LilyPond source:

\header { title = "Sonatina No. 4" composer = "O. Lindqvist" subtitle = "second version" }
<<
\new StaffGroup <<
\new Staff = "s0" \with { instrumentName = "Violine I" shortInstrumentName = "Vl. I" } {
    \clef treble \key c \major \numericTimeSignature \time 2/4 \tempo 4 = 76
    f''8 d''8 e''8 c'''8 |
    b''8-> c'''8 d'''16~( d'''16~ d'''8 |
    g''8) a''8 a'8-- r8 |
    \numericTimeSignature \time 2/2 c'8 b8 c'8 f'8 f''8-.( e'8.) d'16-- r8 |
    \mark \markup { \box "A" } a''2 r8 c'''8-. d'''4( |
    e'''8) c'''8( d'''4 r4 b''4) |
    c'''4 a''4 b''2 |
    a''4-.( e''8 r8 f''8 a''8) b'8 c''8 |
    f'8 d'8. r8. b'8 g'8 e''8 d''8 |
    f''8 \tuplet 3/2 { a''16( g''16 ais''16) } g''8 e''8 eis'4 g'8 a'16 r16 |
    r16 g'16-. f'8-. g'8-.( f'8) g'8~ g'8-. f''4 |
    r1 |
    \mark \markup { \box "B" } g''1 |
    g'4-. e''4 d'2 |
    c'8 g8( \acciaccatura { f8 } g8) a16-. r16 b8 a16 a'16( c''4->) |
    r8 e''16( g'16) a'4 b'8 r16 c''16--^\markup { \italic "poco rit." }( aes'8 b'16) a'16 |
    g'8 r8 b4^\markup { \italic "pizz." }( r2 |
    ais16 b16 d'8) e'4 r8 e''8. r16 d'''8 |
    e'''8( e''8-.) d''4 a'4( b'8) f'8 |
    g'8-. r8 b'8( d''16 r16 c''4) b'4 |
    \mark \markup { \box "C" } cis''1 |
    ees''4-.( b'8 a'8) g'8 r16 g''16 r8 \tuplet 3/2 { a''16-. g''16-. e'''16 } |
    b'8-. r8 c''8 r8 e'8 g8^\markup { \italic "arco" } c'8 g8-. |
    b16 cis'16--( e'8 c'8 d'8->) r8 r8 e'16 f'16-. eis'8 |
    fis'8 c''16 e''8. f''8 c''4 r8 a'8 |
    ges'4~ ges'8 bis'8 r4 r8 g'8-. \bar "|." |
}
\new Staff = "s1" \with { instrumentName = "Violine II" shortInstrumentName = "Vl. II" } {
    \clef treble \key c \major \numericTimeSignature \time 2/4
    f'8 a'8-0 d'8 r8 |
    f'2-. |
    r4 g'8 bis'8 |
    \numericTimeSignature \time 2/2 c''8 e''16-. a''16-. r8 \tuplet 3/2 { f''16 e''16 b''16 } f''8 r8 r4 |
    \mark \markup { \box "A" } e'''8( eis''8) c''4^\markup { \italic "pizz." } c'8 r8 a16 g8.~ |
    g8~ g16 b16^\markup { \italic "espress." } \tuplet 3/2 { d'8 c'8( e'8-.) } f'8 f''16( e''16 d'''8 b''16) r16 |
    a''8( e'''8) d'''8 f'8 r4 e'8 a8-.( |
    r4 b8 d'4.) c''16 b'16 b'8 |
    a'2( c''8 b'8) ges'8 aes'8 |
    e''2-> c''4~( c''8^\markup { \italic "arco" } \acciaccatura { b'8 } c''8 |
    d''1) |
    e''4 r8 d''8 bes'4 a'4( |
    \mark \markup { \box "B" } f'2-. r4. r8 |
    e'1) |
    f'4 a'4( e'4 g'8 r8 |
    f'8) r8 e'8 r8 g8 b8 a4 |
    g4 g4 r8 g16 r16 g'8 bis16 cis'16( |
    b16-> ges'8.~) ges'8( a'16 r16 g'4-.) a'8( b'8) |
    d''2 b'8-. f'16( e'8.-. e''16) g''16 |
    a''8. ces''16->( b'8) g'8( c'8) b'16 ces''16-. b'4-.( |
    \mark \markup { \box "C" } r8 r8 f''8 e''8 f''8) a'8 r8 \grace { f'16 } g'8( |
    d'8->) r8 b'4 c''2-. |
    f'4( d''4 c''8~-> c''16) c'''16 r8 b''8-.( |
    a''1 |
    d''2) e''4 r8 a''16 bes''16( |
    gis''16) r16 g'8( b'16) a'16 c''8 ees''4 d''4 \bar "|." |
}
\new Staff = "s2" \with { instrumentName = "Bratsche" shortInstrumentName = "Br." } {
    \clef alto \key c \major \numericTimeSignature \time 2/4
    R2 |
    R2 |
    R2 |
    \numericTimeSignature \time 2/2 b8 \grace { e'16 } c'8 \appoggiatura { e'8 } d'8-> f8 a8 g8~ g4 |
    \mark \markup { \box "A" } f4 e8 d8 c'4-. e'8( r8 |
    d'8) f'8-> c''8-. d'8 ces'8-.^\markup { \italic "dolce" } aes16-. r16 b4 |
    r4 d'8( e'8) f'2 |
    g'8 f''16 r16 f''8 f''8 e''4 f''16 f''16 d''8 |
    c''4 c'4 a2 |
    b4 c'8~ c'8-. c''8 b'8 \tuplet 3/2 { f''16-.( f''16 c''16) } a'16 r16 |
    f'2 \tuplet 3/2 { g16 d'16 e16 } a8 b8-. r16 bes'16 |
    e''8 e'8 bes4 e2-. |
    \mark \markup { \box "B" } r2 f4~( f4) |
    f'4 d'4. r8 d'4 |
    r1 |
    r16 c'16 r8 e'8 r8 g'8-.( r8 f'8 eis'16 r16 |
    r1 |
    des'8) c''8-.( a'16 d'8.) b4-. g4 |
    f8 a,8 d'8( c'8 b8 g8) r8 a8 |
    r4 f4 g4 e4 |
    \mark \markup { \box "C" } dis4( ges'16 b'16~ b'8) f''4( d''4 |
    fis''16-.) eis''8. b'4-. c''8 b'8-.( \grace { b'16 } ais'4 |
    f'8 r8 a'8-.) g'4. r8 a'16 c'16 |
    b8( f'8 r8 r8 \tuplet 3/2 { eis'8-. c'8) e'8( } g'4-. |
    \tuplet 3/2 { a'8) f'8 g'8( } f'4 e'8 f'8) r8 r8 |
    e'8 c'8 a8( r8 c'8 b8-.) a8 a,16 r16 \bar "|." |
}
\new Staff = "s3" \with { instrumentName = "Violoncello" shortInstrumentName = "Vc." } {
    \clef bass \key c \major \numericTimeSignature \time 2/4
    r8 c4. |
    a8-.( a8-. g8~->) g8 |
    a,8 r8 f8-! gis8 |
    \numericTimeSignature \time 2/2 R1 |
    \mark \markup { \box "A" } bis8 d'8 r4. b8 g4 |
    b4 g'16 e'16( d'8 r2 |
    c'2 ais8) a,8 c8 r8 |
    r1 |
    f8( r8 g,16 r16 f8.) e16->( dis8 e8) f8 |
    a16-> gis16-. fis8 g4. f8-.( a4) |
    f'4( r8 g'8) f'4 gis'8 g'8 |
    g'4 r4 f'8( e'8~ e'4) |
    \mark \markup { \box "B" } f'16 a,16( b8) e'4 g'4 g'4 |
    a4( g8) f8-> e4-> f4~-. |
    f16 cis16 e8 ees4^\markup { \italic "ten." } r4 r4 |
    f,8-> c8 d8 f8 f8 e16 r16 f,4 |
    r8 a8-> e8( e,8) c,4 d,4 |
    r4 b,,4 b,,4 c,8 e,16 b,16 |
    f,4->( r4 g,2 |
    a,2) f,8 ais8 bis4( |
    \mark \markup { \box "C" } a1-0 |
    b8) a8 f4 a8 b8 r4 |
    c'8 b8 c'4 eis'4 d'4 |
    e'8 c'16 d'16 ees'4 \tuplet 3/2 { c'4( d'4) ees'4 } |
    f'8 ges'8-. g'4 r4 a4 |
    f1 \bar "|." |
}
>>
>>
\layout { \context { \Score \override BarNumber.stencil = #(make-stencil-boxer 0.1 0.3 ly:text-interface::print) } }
--
▸ **Goal of the exercise**:
Identify every line of the material above that contains the string "grace", and reproduce each such line in full.

▸ **The solution**:
    \mark \markup { \box "C" } r8 r8 f''8 e''8 f''8) a'8 r8 \grace { f'16 } g'8( |
    \numericTimeSignature \time 2/2 b8 \grace { e'16 } c'8 \appoggiatura { e'8 } d'8-> f8 a8 g8~ g4 |
    fis''16-.) eis''8. b'4-. c''8 b'8-.( \grace { b'16 } ais'4 |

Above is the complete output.